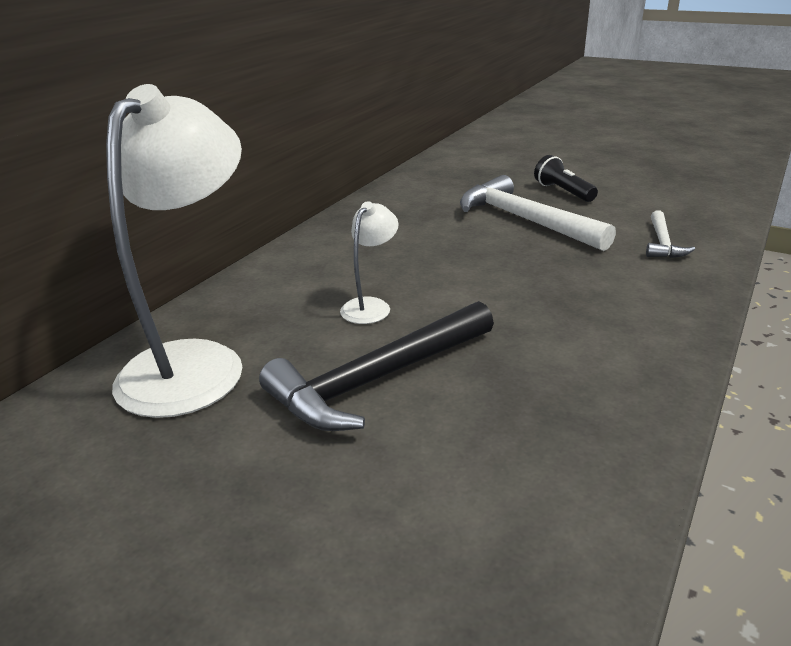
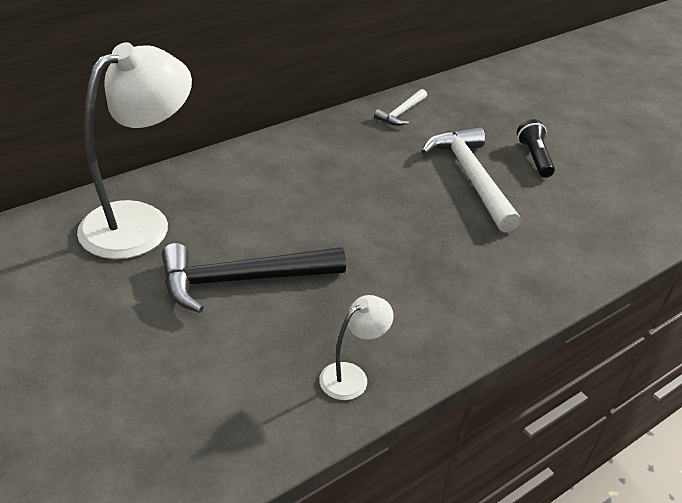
camera: 20 degrees right, 10 degrees up
(370, 306) = (284, 218): white lamp -> white lamp (351, 376)
(662, 243) = (562, 243): white hammer -> white hammer (401, 113)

### [Task description]
Leaving out the pictures, reproduce the whole listing above exactly.

### [Response area]
camera: 20 degrees right, 10 degrees up
(370, 306) = (284, 218): white lamp -> white lamp (351, 376)
(662, 243) = (562, 243): white hammer -> white hammer (401, 113)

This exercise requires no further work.